_Exercise task_: Copy the rows below word for word, starting at the very first line and ending at the line that contains "white shag rug at lower center is 1.61", with both of those lines included.
++++++
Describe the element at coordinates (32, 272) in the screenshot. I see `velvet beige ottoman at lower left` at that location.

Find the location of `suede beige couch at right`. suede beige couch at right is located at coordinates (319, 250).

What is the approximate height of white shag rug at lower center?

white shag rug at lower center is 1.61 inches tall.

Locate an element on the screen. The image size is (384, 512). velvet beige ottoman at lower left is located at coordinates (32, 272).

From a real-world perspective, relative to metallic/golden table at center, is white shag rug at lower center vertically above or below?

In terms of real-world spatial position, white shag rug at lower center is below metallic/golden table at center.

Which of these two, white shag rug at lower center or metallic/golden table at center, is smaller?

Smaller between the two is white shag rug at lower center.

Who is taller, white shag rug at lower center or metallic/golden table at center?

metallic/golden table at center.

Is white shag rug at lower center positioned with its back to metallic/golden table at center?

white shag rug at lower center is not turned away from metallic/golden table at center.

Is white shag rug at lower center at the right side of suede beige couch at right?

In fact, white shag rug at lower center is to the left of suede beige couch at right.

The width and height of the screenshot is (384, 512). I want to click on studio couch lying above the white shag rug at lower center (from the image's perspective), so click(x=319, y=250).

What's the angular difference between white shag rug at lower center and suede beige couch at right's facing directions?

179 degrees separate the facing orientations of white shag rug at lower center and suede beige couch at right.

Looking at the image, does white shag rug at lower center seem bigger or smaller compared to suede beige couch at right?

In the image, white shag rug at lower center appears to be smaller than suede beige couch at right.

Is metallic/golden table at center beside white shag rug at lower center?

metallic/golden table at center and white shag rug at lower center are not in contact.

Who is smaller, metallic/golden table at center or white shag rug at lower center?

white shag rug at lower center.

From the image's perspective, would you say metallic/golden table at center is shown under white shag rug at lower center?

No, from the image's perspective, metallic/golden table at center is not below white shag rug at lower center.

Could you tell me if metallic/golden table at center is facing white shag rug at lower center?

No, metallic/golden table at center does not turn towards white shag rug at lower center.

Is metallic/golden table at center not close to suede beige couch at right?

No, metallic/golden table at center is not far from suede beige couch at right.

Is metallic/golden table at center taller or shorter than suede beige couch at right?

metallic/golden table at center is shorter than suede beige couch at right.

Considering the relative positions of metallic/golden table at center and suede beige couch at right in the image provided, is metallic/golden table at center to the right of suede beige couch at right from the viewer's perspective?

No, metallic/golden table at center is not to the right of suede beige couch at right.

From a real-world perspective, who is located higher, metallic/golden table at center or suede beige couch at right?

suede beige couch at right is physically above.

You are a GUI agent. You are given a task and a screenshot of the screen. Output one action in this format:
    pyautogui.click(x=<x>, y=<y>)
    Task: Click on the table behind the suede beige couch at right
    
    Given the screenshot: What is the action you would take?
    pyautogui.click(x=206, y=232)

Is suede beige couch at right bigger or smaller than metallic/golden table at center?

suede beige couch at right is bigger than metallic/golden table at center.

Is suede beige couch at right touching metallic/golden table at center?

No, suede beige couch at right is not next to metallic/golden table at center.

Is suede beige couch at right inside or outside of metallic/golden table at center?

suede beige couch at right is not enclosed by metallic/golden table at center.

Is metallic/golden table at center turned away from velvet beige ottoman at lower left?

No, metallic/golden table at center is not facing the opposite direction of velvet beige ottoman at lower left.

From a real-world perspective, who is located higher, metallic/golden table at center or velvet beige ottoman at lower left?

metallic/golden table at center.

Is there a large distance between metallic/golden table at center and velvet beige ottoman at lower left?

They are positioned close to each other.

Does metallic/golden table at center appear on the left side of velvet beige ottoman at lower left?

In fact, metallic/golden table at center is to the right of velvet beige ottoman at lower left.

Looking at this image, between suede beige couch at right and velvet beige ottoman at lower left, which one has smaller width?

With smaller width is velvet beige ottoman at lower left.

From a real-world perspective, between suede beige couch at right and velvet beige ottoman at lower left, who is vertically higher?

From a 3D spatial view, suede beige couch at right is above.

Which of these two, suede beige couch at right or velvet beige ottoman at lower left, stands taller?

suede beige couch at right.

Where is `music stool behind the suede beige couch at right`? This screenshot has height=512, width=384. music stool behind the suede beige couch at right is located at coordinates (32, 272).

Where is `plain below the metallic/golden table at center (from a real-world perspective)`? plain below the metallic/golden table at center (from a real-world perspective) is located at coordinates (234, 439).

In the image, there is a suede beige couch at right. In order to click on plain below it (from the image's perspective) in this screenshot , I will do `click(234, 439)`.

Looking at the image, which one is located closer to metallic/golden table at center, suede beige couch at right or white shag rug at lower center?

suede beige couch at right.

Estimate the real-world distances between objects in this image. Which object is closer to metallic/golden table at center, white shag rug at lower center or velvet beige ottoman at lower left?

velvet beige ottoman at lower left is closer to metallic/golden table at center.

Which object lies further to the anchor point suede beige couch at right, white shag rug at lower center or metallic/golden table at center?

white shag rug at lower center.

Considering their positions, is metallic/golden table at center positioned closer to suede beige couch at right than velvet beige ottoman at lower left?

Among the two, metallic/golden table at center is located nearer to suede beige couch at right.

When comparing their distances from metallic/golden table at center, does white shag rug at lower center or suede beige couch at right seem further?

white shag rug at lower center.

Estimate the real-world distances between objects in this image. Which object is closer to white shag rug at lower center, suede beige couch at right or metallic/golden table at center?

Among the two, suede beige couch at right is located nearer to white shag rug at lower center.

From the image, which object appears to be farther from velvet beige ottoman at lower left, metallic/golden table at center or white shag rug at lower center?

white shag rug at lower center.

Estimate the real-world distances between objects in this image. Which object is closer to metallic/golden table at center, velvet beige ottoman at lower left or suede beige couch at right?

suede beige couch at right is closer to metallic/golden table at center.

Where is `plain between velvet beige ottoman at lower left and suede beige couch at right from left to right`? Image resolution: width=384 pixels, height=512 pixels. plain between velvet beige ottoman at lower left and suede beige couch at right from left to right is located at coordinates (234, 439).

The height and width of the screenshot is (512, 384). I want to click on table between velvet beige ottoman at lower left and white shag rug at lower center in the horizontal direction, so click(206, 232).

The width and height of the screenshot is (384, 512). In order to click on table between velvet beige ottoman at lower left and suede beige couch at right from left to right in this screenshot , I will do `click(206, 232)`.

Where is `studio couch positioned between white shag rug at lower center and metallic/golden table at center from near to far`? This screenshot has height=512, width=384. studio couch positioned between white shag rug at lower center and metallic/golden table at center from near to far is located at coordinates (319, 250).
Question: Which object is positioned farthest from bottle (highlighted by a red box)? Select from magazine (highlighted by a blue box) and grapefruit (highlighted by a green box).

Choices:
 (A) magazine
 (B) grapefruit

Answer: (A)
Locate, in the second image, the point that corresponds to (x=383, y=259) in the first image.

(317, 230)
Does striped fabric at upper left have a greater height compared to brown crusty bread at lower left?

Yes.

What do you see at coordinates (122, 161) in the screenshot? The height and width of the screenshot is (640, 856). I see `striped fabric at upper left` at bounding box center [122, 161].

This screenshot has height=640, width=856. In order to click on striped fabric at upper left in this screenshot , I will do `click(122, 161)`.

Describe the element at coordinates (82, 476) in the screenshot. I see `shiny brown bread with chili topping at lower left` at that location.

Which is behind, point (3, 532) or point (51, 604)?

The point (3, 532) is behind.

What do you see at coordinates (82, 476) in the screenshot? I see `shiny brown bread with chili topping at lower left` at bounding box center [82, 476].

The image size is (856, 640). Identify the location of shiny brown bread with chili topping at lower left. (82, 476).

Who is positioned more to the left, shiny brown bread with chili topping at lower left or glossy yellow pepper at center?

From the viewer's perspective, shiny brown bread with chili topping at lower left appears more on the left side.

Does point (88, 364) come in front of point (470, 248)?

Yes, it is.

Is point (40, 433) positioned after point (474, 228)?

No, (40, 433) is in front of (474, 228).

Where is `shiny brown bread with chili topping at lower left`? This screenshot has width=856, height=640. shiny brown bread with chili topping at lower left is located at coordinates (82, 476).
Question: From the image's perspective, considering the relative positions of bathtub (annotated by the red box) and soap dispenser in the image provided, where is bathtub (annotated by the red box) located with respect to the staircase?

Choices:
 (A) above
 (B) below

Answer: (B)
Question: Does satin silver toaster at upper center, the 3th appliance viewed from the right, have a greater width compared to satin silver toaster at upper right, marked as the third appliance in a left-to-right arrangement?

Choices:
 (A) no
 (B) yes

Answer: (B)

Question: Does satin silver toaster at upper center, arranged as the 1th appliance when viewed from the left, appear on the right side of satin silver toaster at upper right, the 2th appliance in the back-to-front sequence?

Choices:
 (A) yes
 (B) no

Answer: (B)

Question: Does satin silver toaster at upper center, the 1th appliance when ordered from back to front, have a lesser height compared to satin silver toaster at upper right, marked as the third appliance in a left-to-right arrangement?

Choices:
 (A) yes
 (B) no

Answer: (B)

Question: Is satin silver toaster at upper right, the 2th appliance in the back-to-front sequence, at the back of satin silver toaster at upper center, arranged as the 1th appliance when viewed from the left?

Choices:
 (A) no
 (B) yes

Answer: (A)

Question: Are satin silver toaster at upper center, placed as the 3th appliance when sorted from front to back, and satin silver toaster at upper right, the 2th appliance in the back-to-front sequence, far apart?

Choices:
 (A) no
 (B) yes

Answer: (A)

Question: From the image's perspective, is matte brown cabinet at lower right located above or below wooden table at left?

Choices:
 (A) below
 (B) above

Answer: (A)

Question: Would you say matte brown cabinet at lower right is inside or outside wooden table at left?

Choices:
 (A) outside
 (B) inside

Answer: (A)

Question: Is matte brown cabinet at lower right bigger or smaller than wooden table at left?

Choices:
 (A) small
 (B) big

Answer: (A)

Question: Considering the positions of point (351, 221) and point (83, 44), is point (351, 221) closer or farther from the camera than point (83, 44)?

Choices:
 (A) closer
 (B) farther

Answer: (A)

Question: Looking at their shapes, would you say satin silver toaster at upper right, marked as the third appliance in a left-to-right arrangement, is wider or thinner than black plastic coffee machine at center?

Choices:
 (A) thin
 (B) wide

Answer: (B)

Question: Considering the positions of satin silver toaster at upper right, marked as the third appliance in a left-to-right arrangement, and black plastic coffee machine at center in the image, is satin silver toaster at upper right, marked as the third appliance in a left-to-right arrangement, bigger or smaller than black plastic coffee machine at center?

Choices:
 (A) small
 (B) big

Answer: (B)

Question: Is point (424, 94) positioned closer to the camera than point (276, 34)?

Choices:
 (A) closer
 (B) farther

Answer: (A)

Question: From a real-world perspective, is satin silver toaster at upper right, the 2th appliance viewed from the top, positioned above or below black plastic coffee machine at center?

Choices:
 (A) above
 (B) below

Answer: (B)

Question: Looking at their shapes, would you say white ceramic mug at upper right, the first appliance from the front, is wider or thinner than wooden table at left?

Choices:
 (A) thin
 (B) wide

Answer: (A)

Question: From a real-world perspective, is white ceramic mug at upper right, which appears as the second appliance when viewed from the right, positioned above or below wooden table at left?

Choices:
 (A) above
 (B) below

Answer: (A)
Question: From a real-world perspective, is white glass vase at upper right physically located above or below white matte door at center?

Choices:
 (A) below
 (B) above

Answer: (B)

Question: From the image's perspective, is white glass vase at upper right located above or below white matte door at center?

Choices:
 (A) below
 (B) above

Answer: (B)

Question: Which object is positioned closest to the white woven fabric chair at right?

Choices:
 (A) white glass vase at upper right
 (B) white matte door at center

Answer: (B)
++++++
_Result of this exercise_:
Describe the element at coordinates (32, 272) in the screenshot. I see `velvet beige ottoman at lower left` at that location.

Find the location of `suede beige couch at right`. suede beige couch at right is located at coordinates (319, 250).

What is the approximate height of white shag rug at lower center?

white shag rug at lower center is 1.61 inches tall.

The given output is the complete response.